Given request → Copy the rows from the line with "3: 12:14 -> 12:58" to the line with "9: none -> 9:01", changing "none" to "unset" and keeping everything else the same. Leave out the pictures.

Input →
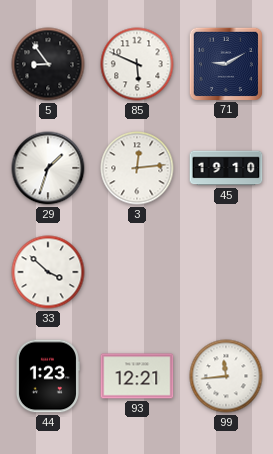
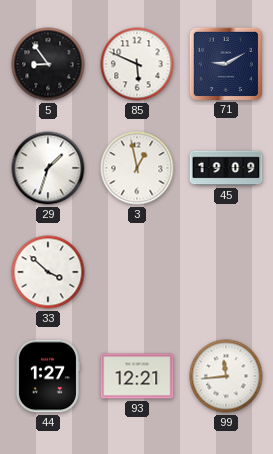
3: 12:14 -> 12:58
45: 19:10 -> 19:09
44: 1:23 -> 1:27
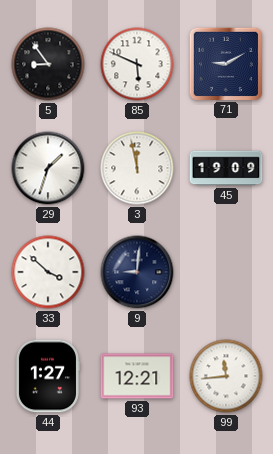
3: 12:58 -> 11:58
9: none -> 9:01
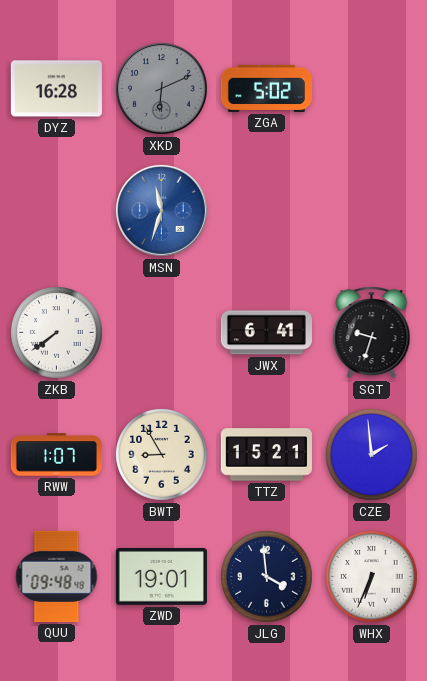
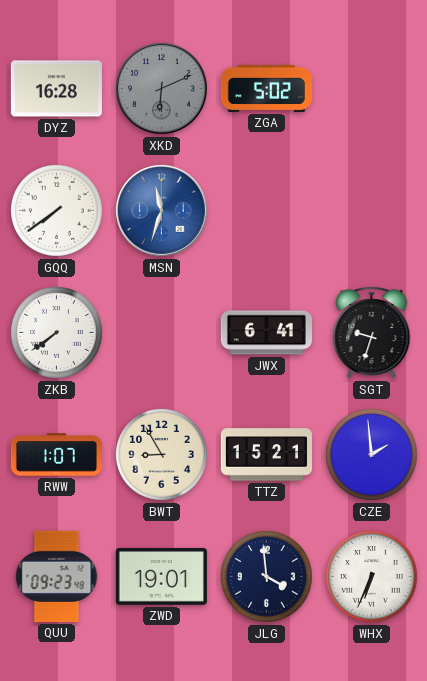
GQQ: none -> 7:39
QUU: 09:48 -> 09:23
--
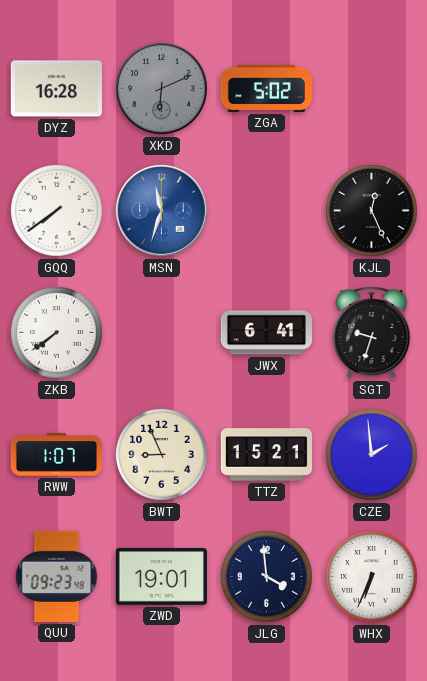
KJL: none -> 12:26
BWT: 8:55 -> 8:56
* * *
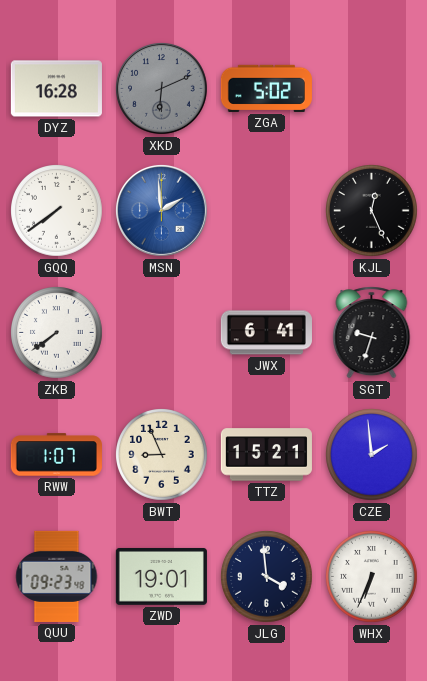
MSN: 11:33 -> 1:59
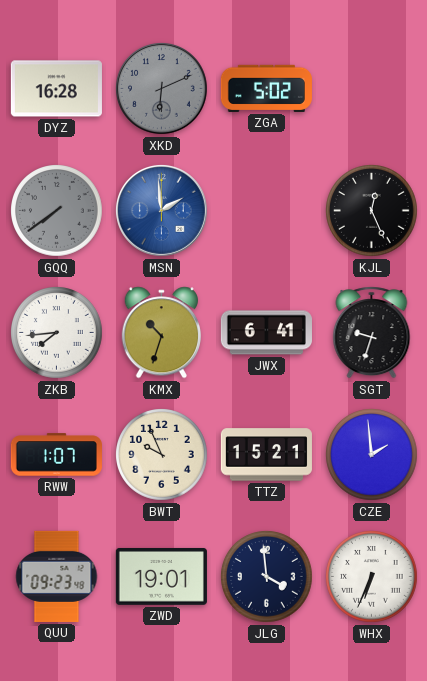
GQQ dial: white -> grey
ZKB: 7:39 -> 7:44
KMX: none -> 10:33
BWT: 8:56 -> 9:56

The reply →
3: 12:14 -> 12:58
45: 19:10 -> 19:09
44: 1:23 -> 1:27
3: 12:58 -> 11:58
9: unset -> 9:01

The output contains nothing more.